● **What you should do**:
Locate every line in the entries below that contains the string "kern" and copy each of those lines.

● **Stored data entries**:
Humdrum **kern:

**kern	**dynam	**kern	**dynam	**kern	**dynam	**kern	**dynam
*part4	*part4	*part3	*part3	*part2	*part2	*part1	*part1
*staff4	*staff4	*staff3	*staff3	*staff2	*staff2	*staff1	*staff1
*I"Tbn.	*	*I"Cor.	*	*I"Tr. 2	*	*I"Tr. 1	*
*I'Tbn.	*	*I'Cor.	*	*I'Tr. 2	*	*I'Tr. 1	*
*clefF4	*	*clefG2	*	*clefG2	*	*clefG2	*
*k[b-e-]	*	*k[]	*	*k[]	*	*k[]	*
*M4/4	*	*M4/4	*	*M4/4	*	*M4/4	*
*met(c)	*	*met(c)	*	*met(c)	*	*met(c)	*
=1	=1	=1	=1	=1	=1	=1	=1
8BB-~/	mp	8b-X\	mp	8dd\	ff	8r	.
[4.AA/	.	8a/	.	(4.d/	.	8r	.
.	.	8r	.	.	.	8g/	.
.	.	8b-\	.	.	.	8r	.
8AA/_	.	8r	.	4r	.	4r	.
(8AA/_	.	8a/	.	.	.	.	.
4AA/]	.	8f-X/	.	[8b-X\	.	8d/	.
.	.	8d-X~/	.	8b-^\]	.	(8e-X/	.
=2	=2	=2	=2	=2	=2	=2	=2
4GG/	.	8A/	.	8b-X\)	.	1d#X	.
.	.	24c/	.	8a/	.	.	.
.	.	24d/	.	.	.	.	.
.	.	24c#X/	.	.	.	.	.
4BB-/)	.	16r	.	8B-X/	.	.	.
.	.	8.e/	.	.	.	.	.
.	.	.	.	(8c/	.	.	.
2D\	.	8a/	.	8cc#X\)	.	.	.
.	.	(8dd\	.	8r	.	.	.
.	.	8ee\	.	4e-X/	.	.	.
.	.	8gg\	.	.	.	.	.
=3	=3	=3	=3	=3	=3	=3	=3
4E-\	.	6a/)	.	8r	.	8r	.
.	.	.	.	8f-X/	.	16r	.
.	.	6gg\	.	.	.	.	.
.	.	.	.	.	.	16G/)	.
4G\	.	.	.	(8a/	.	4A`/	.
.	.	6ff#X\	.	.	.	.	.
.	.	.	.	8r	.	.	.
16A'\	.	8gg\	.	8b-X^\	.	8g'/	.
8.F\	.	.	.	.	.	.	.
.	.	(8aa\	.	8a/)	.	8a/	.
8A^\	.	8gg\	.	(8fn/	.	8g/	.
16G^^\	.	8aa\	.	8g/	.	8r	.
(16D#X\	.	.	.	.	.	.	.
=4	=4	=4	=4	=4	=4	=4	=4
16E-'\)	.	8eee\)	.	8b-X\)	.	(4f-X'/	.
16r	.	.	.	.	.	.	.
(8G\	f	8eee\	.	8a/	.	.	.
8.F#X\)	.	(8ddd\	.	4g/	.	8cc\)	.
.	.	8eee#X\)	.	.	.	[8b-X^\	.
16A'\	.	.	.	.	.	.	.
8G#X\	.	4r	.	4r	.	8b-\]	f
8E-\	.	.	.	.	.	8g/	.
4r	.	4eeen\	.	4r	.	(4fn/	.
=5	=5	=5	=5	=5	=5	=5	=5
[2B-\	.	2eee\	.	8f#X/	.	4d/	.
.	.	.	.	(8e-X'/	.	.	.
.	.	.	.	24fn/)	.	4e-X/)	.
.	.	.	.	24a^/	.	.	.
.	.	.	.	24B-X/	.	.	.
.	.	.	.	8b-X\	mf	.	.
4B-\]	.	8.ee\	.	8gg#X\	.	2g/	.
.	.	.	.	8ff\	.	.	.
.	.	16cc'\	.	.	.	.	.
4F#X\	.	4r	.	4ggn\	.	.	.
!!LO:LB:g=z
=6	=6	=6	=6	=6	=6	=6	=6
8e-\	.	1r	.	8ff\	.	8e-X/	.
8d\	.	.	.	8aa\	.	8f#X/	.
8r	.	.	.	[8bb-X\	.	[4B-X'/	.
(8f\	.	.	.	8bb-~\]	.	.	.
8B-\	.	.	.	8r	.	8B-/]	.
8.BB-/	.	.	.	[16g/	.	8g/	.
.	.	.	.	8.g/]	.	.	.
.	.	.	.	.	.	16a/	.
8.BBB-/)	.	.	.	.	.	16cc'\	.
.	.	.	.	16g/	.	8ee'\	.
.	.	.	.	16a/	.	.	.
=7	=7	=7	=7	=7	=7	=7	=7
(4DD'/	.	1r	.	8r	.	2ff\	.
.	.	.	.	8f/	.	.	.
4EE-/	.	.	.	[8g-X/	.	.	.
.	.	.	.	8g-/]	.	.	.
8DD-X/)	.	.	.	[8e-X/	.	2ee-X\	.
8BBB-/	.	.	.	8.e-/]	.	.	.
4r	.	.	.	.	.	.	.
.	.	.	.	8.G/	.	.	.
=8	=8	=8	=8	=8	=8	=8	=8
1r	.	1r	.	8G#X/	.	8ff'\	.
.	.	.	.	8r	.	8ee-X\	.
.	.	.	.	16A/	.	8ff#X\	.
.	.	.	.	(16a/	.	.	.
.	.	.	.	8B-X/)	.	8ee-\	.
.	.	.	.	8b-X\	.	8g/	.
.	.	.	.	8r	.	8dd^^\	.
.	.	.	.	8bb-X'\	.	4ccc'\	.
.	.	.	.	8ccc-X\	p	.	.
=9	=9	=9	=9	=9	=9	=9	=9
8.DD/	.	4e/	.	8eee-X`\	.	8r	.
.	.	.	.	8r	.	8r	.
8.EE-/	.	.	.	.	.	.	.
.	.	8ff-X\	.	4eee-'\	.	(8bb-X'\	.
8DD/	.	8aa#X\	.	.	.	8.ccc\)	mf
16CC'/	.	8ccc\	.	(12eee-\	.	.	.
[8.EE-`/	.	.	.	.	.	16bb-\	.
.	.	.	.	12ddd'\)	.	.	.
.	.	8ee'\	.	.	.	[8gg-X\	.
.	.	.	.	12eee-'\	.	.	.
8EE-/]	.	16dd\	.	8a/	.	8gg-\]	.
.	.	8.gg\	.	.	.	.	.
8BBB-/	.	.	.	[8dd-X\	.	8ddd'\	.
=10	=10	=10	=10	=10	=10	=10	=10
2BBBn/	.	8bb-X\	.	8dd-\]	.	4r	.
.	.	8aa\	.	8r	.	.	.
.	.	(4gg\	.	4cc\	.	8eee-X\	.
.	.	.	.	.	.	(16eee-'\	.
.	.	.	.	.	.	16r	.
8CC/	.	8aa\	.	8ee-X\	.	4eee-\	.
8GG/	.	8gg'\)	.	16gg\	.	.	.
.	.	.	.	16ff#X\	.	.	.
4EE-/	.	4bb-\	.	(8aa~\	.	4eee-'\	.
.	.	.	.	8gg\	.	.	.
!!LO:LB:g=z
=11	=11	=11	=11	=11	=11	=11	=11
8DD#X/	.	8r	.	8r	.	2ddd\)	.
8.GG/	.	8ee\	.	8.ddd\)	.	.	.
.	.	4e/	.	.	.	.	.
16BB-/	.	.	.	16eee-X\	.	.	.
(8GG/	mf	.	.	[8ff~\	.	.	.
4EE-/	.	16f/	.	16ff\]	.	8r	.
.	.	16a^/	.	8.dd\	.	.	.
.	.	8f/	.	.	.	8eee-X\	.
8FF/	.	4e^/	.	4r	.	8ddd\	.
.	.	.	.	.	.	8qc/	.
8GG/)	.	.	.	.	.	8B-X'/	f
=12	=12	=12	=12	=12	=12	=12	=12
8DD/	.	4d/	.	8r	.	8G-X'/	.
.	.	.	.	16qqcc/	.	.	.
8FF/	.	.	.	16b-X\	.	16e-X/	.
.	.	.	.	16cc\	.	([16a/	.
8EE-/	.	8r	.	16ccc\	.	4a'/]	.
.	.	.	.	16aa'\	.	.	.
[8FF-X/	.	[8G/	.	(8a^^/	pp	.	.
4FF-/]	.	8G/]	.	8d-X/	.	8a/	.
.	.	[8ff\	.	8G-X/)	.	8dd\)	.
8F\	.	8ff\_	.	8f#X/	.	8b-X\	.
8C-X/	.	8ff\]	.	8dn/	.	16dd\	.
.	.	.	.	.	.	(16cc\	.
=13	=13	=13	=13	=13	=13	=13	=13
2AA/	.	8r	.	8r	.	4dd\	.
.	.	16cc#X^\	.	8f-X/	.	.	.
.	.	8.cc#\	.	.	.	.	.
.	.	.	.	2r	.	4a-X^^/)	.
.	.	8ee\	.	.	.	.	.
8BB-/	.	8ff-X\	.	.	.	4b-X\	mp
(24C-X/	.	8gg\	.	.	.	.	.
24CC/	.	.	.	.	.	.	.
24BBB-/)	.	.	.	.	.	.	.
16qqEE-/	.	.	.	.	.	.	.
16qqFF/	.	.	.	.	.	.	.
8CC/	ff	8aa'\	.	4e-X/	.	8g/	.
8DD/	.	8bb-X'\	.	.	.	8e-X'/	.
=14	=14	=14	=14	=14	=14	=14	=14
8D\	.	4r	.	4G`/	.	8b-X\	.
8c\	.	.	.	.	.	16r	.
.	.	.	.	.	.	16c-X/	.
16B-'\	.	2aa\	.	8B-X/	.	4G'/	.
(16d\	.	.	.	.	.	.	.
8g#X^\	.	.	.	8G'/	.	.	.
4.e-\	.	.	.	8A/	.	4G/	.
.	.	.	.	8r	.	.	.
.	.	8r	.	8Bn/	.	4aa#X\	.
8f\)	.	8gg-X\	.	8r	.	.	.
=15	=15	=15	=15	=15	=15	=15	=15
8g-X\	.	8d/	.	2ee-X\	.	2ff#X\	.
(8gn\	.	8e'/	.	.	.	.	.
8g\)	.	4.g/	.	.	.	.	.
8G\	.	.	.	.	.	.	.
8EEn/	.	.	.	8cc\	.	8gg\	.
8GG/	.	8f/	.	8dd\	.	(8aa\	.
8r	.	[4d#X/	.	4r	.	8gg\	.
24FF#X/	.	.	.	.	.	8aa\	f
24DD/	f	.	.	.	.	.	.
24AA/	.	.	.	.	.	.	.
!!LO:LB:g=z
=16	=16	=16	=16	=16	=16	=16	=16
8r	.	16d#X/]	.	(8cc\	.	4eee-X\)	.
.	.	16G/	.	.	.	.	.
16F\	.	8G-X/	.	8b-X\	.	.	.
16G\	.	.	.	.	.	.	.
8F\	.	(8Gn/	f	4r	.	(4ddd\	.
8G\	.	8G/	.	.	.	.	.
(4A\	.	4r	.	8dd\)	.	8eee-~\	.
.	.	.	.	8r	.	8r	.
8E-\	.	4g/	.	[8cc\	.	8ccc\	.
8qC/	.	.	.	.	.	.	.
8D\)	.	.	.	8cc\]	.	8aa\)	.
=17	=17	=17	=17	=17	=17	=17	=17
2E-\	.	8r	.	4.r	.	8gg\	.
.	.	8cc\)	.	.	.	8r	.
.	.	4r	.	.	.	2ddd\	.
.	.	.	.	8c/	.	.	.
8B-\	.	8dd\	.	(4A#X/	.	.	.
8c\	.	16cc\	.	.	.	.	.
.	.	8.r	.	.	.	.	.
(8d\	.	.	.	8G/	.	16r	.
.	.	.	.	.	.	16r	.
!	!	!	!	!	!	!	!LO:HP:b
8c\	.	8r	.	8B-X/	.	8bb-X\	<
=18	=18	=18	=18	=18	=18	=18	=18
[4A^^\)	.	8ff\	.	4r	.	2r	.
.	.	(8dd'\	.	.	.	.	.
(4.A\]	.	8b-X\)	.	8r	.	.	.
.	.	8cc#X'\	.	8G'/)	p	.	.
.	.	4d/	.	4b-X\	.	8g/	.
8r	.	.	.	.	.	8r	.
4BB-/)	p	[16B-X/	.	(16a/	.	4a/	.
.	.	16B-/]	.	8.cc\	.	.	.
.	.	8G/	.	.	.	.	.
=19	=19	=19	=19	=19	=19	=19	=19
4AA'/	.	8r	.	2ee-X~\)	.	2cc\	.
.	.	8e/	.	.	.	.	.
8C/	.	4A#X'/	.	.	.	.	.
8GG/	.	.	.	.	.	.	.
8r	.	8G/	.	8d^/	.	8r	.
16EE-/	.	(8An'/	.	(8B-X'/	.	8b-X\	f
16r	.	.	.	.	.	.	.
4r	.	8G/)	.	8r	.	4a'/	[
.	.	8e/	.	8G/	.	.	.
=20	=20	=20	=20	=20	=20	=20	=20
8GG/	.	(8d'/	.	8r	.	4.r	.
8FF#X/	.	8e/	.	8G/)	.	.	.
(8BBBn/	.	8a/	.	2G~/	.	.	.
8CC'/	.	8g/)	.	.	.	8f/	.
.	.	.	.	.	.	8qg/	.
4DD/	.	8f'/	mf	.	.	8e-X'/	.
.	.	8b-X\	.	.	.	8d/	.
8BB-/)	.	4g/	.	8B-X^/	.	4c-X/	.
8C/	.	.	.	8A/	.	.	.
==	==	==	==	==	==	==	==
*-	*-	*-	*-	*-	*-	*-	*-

● **Expected output**:
Humdrum **kern:
**kern	**dynam	**kern	**dynam	**kern	**dynam	**kern	**dynam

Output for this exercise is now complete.